» **What you should do**
Where an image appears in the data, omit it and reproduce the rest exactly.

» **Records to process**
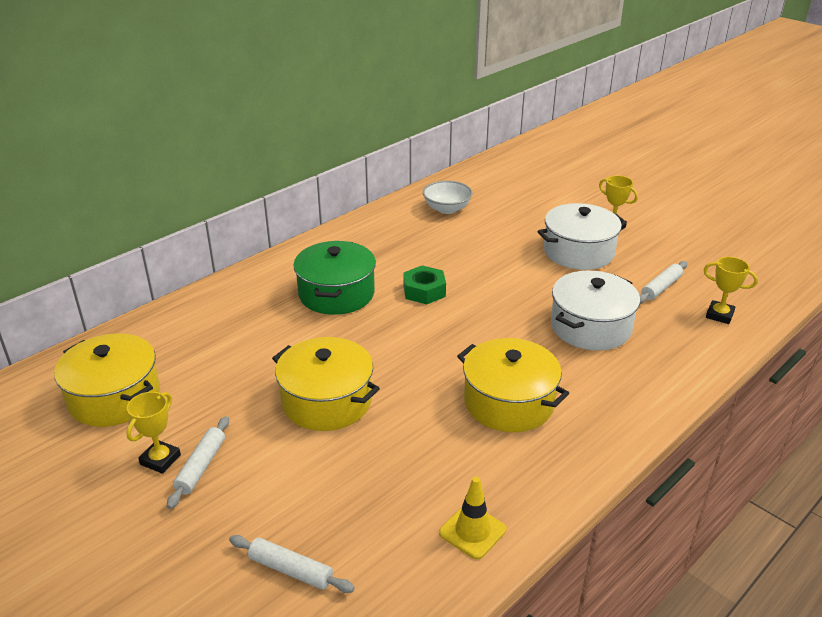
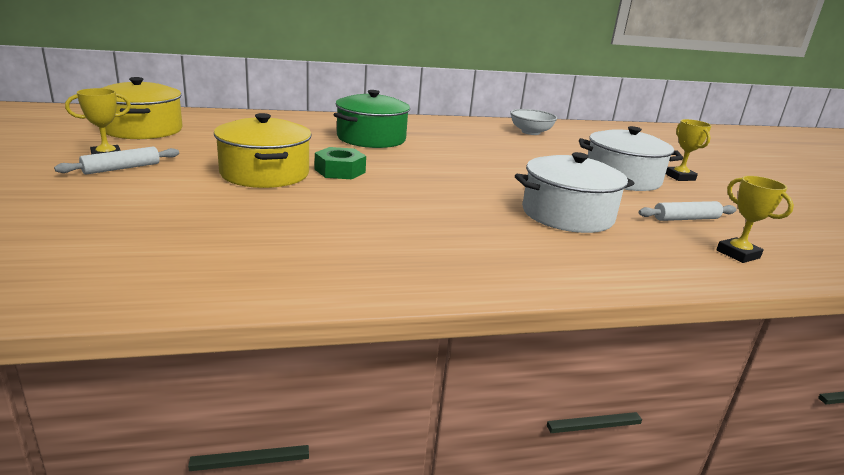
camera: 30 degrees right, 10 degrees down
(291, 570) = (58, 231): white rolling pin -> none
(424, 291) = (442, 156): green nut -> green nut (340, 171)
(472, 531) = (230, 275): yellow traffic cone -> none
(509, 402) = (409, 224): yellow pot -> none

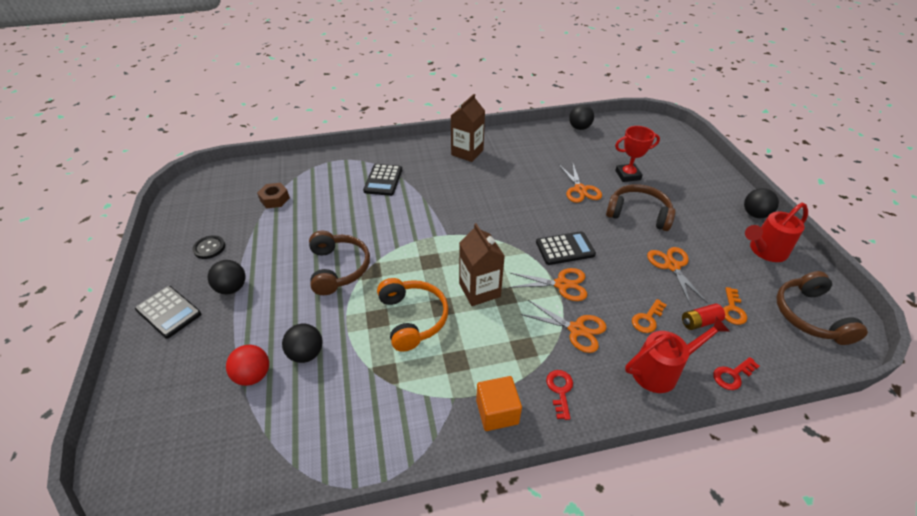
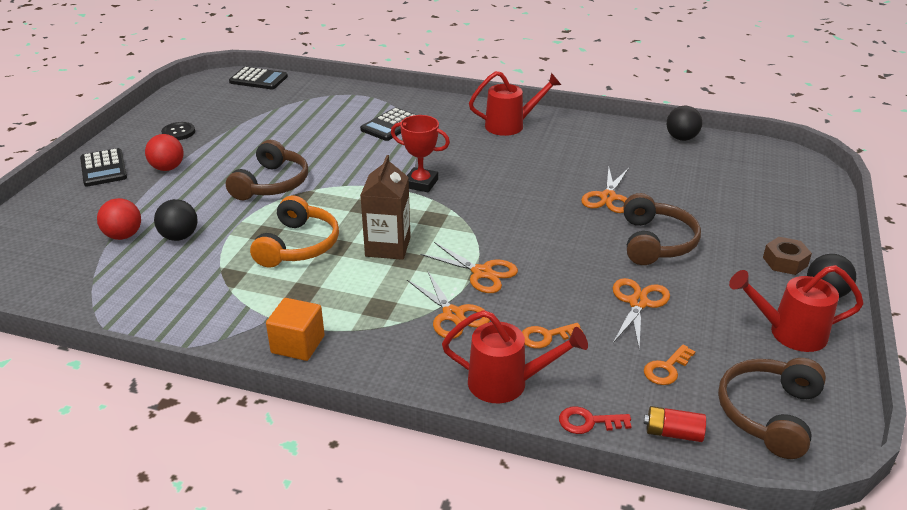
camera: 30 degrees right, 10 degrees down
(232, 288) = (167, 168): black ball -> red ball
(275, 199) = (271, 111): brown nut -> brown nut (785, 262)
(467, 152) = (510, 125): brown carton -> red watering can
(560, 390) = (377, 354): red key -> none
(565, 249) = (523, 244): black calculator -> black calculator (258, 79)
(627, 175) = (689, 202): red trophy -> red trophy (421, 183)
(638, 214) = (656, 242): brown headphones -> brown headphones turned 45 degrees clockwise
(699, 322) = (607, 363): red battery -> red battery (673, 433)

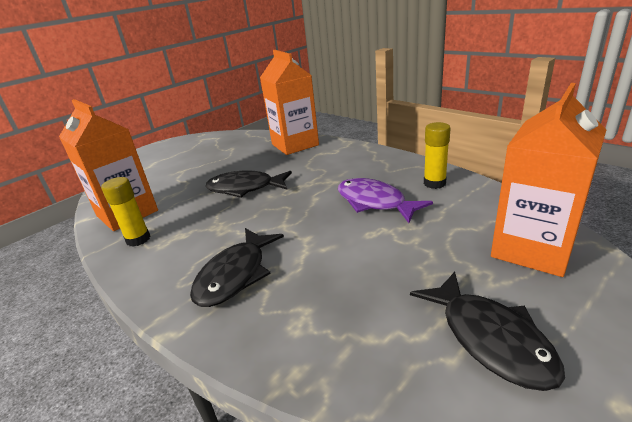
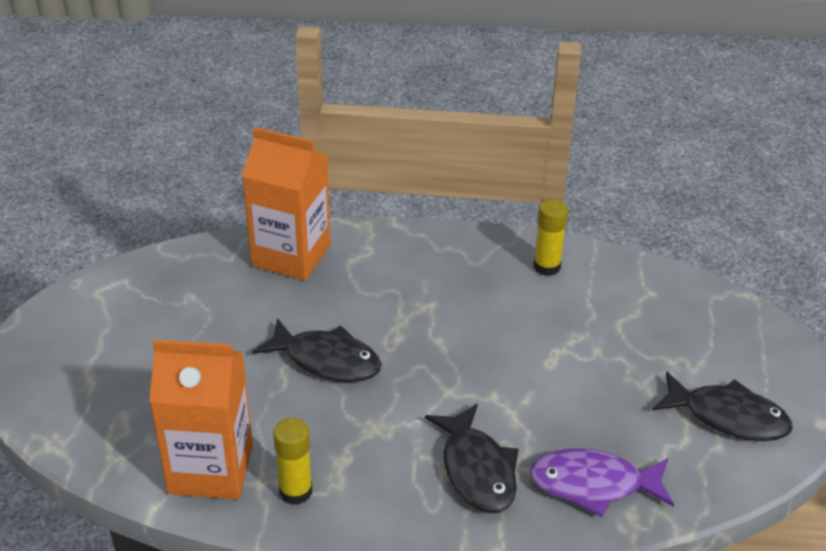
camera: 45 degrees left, 10 degrees up
(245, 188) = (326, 360): black fish -> black fish turned 120 degrees counterclockwise
(374, 202) = (512, 319): purple fish -> purple fish (593, 484)
(532, 249) = (695, 319): orange carton -> none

» **Exercise solution**
camera: 30 degrees right, 10 degrees down
(291, 570) = (58, 231): white rolling pin -> none
(424, 291) = (442, 156): green nut -> green nut (340, 171)
(472, 531) = (230, 275): yellow traffic cone -> none
(509, 402) = (409, 224): yellow pot -> none

camera: 30 degrees right, 10 degrees down
(232, 288) = (167, 168): black ball -> red ball
(275, 199) = (271, 111): brown nut -> brown nut (785, 262)
(467, 152) = (510, 125): brown carton -> red watering can
(560, 390) = (377, 354): red key -> none
(565, 249) = (523, 244): black calculator -> black calculator (258, 79)
(627, 175) = (689, 202): red trophy -> red trophy (421, 183)
(638, 214) = (656, 242): brown headphones -> brown headphones turned 45 degrees clockwise
(699, 322) = (607, 363): red battery -> red battery (673, 433)

camera: 45 degrees left, 10 degrees up
(245, 188) = (326, 360): black fish -> black fish turned 120 degrees counterclockwise
(374, 202) = (512, 319): purple fish -> purple fish (593, 484)
(532, 249) = (695, 319): orange carton -> none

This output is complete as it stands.